:: What the task asks ::
Copy out the lines word for word, beginning with the line that contains "Kharkiv: 4:06 -> 4:22" and continuing through the last line of the records. Leave the pictures out of your answer.

────────────────────

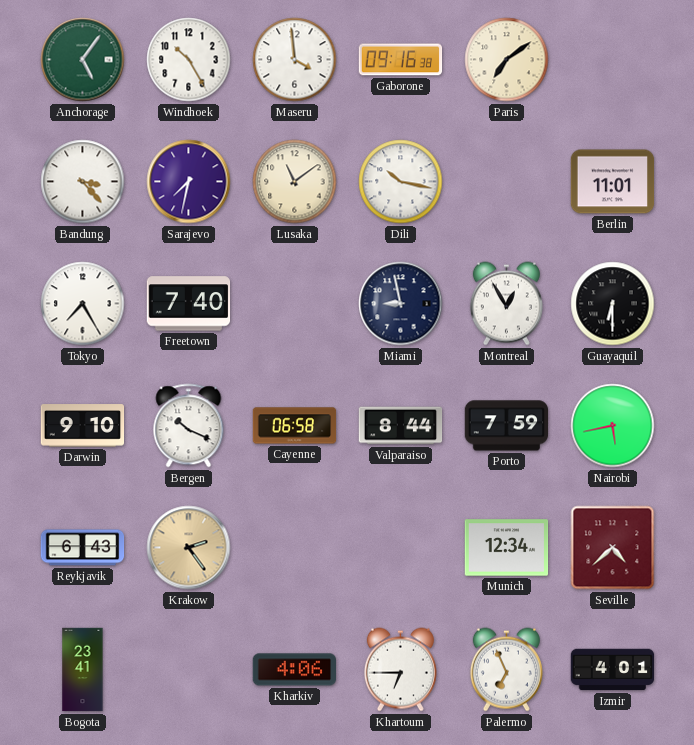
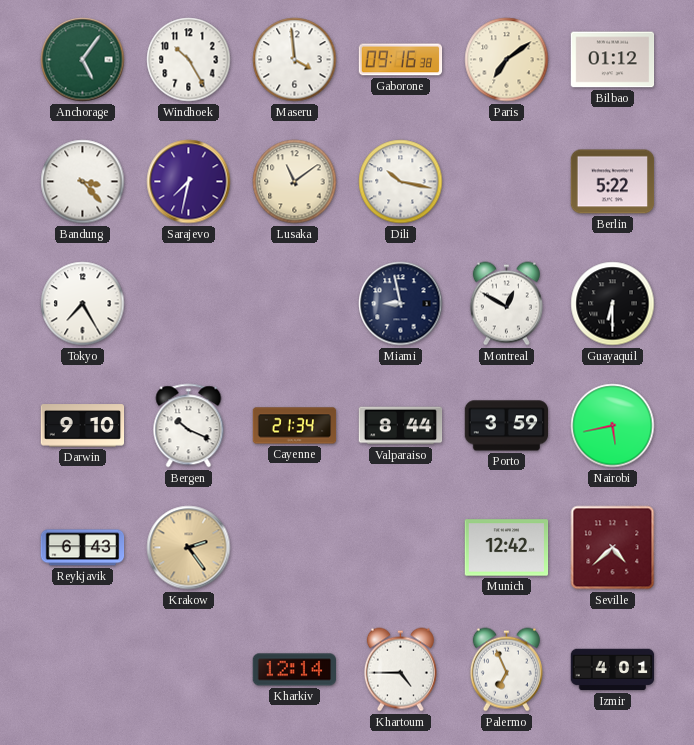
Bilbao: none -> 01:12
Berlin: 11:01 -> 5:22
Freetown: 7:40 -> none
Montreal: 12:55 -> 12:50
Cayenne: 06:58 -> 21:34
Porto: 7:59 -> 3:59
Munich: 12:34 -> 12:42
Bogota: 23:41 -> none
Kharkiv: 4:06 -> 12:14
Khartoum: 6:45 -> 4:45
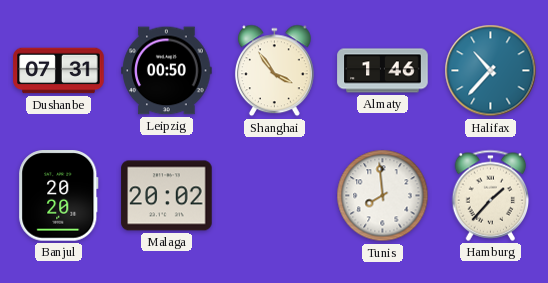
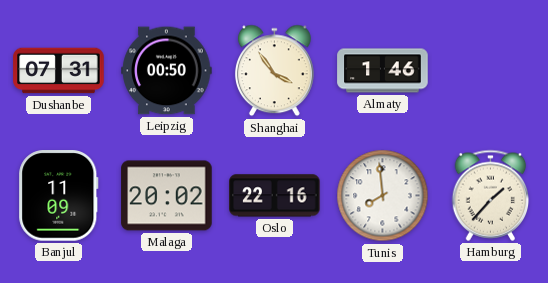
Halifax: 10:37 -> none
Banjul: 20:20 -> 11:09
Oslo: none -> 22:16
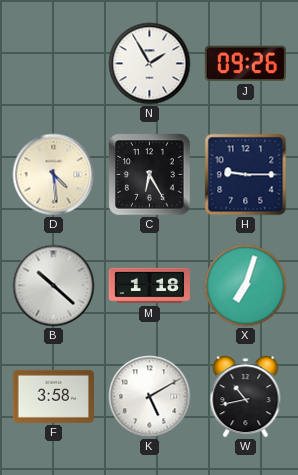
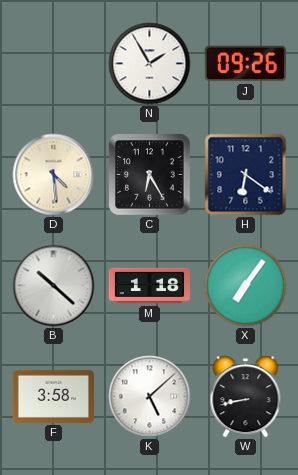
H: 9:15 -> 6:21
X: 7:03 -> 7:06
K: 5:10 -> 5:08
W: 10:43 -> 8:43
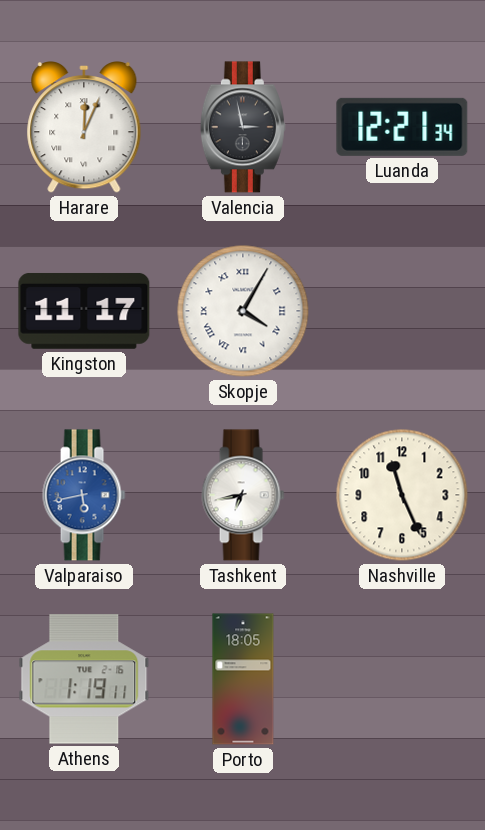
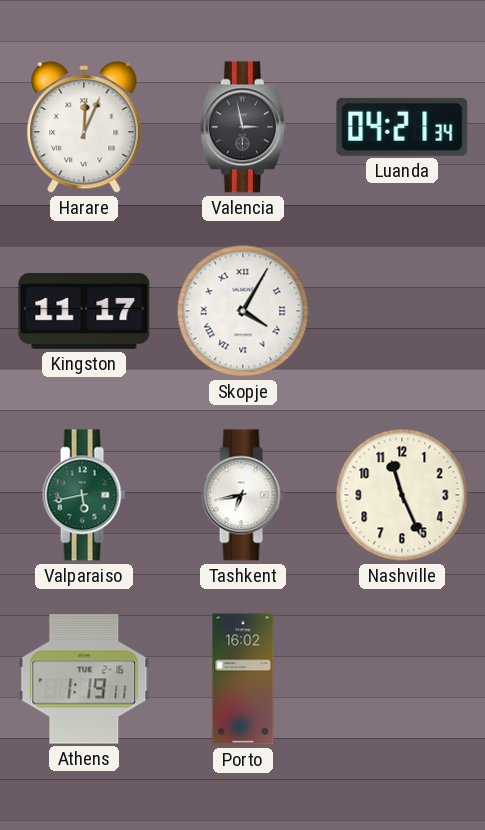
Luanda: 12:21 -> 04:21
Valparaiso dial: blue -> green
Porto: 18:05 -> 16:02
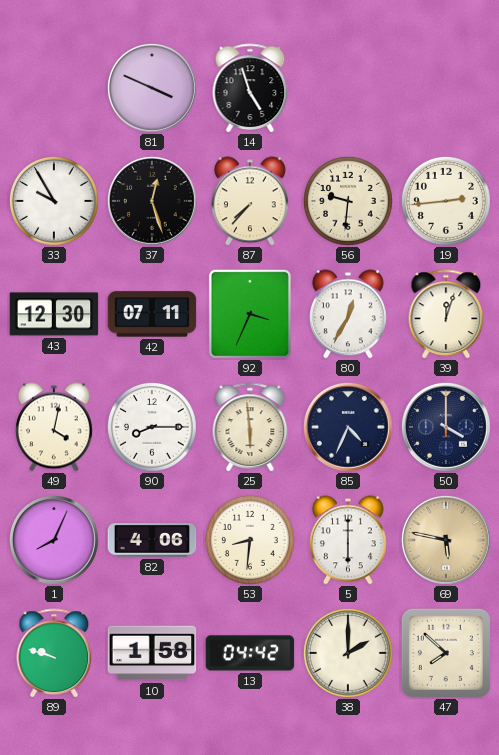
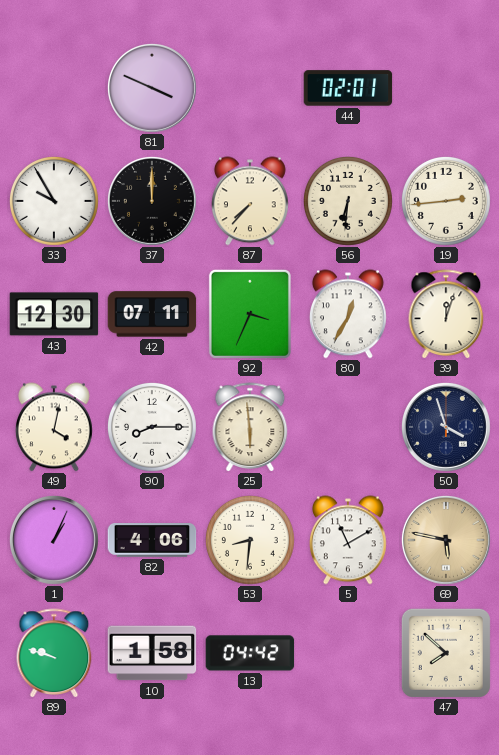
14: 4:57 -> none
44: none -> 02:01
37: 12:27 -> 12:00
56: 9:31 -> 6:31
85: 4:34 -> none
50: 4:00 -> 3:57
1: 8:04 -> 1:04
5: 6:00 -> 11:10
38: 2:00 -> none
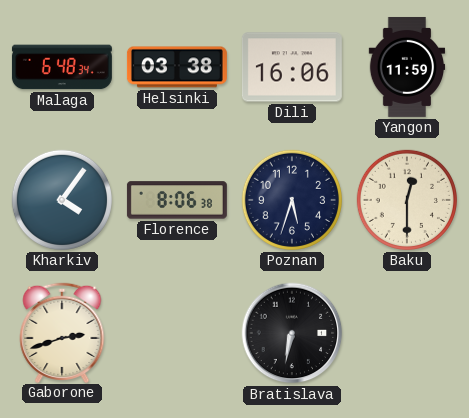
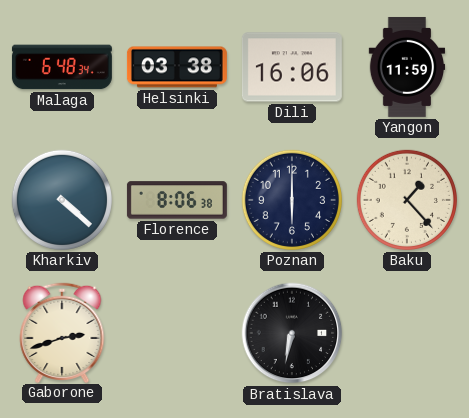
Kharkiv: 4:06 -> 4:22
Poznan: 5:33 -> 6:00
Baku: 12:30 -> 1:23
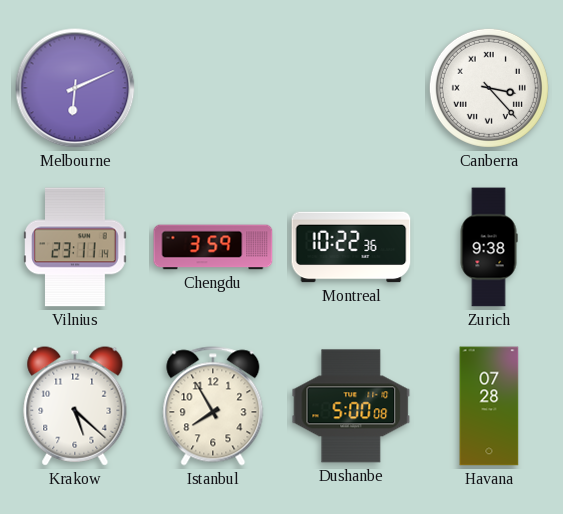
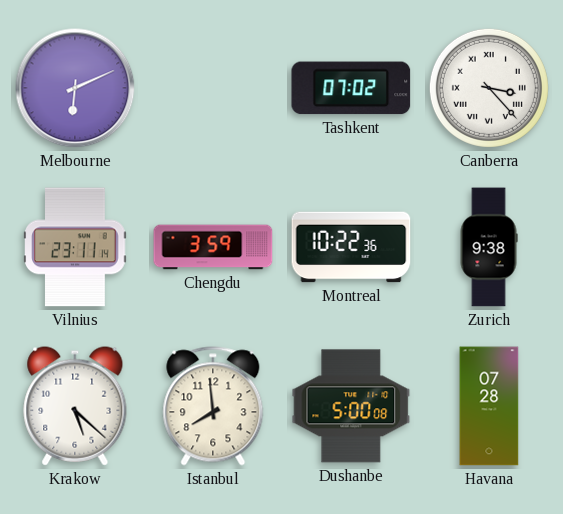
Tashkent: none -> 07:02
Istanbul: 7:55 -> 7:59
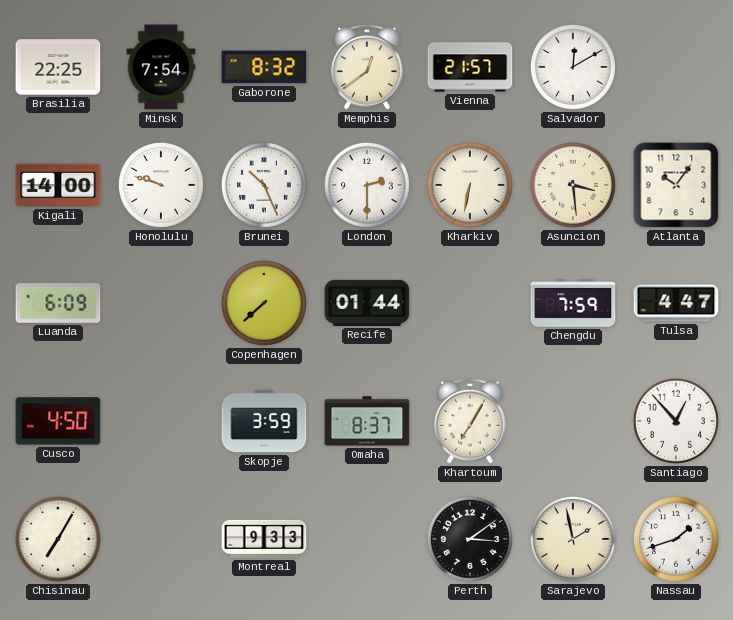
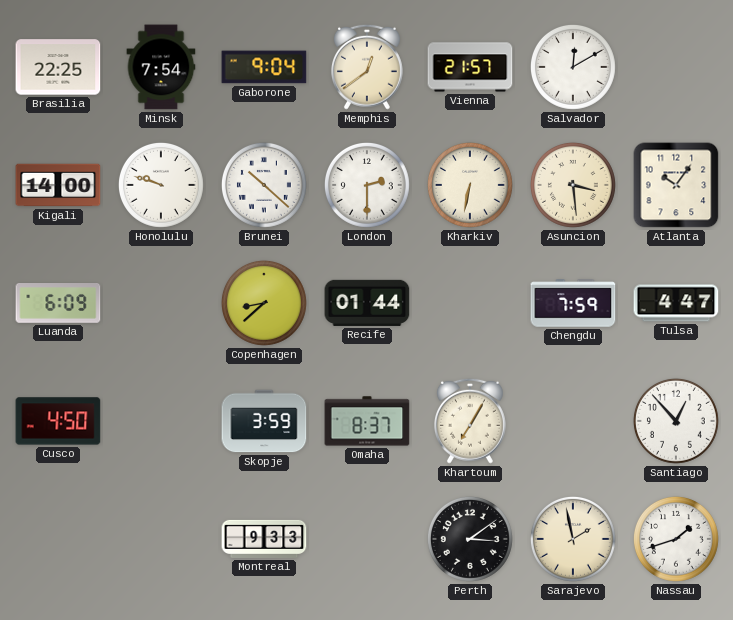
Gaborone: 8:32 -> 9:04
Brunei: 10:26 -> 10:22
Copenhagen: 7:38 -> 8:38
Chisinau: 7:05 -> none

────────────────────

:: Complete answer ::
Kharkiv: 4:06 -> 4:22
Poznan: 5:33 -> 6:00
Baku: 12:30 -> 1:23
Tashkent: none -> 07:02
Istanbul: 7:55 -> 7:59
Gaborone: 8:32 -> 9:04
Brunei: 10:26 -> 10:22
Copenhagen: 7:38 -> 8:38
Chisinau: 7:05 -> none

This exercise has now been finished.